### PROVIDED DATA ###

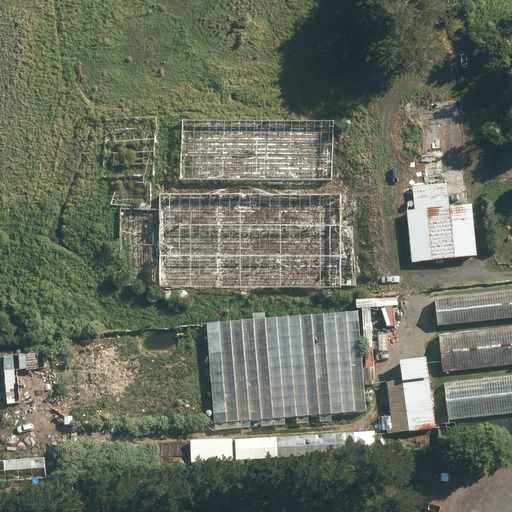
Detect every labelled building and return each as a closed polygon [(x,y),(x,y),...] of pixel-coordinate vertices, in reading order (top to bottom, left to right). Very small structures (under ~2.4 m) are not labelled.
[(144,184),(144,177),(153,177),(155,118),(105,120),(103,178),(110,179),(110,207),(121,207),(120,287),(339,289),(339,287),(356,287),(352,227),(339,227),(340,197),(157,196),(157,210),(149,210),(150,184),(144,184)] [(332,122),(181,122),(181,181),(332,182),(332,122)] [(406,212),(411,264),(476,257),(471,206),(449,208),(447,183),(411,187),(414,211),(406,212)] [(511,292),(433,301),(436,327),(511,318),(511,292)] [(211,385),(214,425),(365,413),(357,311),(217,323),(222,384),(211,385)] [(511,327),(438,336),(442,373),(511,365),(511,327)] [(406,414),(409,433),(435,430),(426,358),(399,362),(404,395),(399,396),(398,394),(388,395),(391,418),(398,417),(397,415),(406,414)] [(511,377),(443,385),(447,421),(511,413),(511,377)] [(511,419),(457,426),(459,444),(511,437),(511,419)] [(437,426),(440,445),(456,443),(454,424),(437,426)]
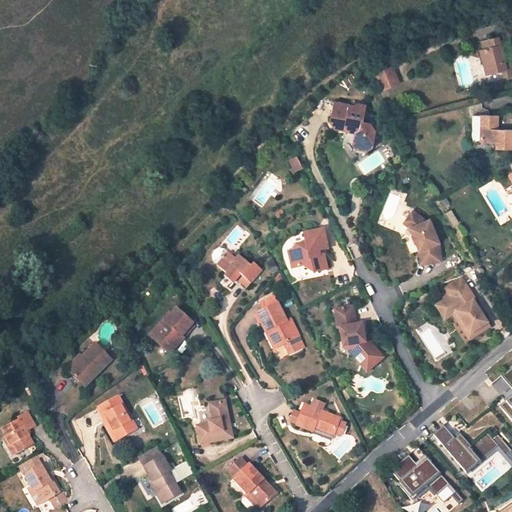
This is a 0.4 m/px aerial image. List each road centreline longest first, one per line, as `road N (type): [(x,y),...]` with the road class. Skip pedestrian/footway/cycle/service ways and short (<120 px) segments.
road 1 (track): [(511,5),(332,75),(212,199),(0,388)]
road 2 (residential): [(318,511),(439,404)]
road 3 (residential): [(362,264),(439,404)]
road 4 (residential): [(251,405),(311,511)]
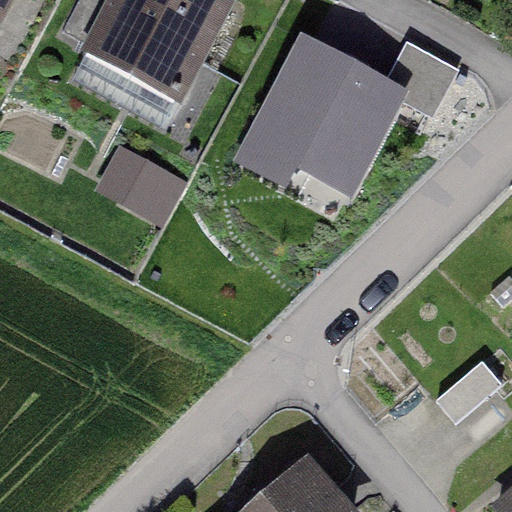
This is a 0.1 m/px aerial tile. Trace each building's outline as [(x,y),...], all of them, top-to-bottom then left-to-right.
[(0,0),(0,40),(21,0),(0,0)] [(230,20),(194,0),(117,0),(84,61),(178,113),(230,20)] [(380,105),(311,75),(274,160),(343,190),(380,105)] [(505,391),(485,366),(442,401),(463,426),(505,391)] [(328,511),(304,484),(271,511),(328,511)]
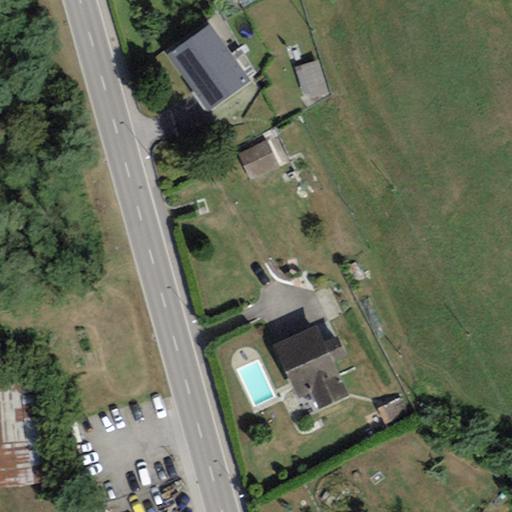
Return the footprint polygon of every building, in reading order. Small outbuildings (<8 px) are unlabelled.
[(240,0),(245,9),(262,0),(240,0)] [(209,19),(165,49),(205,107),(250,77),(209,19)] [(309,103),(332,95),(320,63),(298,71),(309,103)] [(267,139),(238,153),(251,179),(280,164),(267,139)] [(316,322),(273,340),(297,394),(310,388),(318,406),(348,393),(333,359),(347,353),(337,331),(323,337),(316,322)] [(42,372),(0,375),(0,490),(50,487),(42,372)]
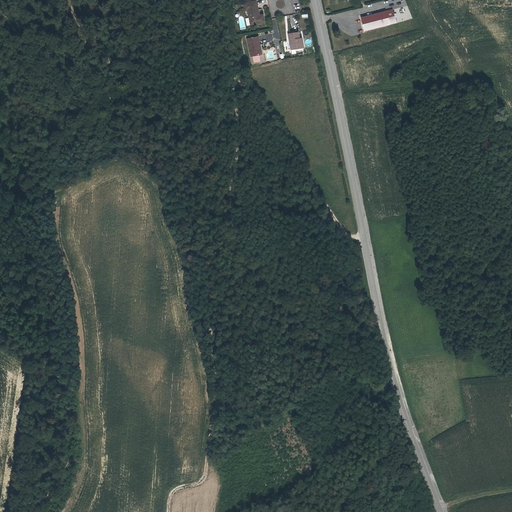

###

GIVEN TASK:
Copy out every line of the material above word for word, leaving out the pictures.

ANSWER FOR THE TASK:
Detect every labelled building and return each as a closed polygon [(x,y),(x,y),...] of pixel-coordinate vertices, in reading order (top to bottom, left to right). Very small structures (under ~2.4 m) are not labelled.
[(144,184),(144,177),(153,177),(155,118),(105,120),(103,178),(110,179),(110,207),(121,207),(120,287),(339,289),(339,287),(356,287),(352,227),(339,227),(340,197),(157,196),(157,210),(149,210),(150,184),(144,184)] [(332,122),(181,122),(181,181),(332,182),(332,122)] [(406,212),(411,264),(476,257),(471,206),(449,208),(447,183),(411,187),(414,211),(406,212)] [(511,292),(433,301),(436,327),(511,318),(511,292)] [(211,385),(214,425),(365,413),(357,311),(217,323),(222,384),(211,385)] [(511,327),(438,336),(442,373),(511,365),(511,327)] [(406,414),(409,433),(435,430),(426,358),(399,362),(404,395),(399,396),(398,394),(388,395),(391,418),(398,417),(397,415),(406,414)] [(511,377),(443,385),(447,421),(511,413),(511,377)] [(511,419),(457,426),(459,444),(511,437),(511,419)] [(437,426),(440,445),(456,443),(454,424),(437,426)]
This is a 0.4 m/px aerial image. List each road centreline longest first, one per line, as `road N (type): [(x,y),...]` with the road class. Skip pedestrian/footway/cycle/service ways and short (<120 px) segments.
road 1 (track): [(511,5),(332,75),(212,199),(0,388)]
road 2 (residential): [(318,511),(439,404)]
road 3 (residential): [(362,264),(439,404)]
road 4 (residential): [(251,405),(311,511)]
This is a 0.1 m/px aerial tile. Trace each building's outline as [(x,y),...], all of them, top-to-bottom then left-to-right.
[(0,0),(0,40),(21,0),(0,0)] [(230,20),(194,0),(117,0),(84,61),(178,113),(230,20)] [(380,105),(311,75),(274,160),(343,190),(380,105)] [(505,391),(485,366),(442,401),(463,426),(505,391)] [(328,511),(304,484),(271,511),(328,511)]
Return the footprint polygon of every building, in reading order. Small outbuildings (<8 px) are unlabelled.
[(240,0),(245,9),(262,0),(240,0)] [(209,19),(165,49),(205,107),(250,77),(209,19)] [(309,103),(332,95),(320,63),(298,71),(309,103)] [(267,139),(238,153),(251,179),(280,164),(267,139)] [(316,322),(273,340),(297,394),(310,388),(318,406),(348,393),(333,359),(347,353),(337,331),(323,337),(316,322)] [(42,372),(0,375),(0,490),(50,487),(42,372)]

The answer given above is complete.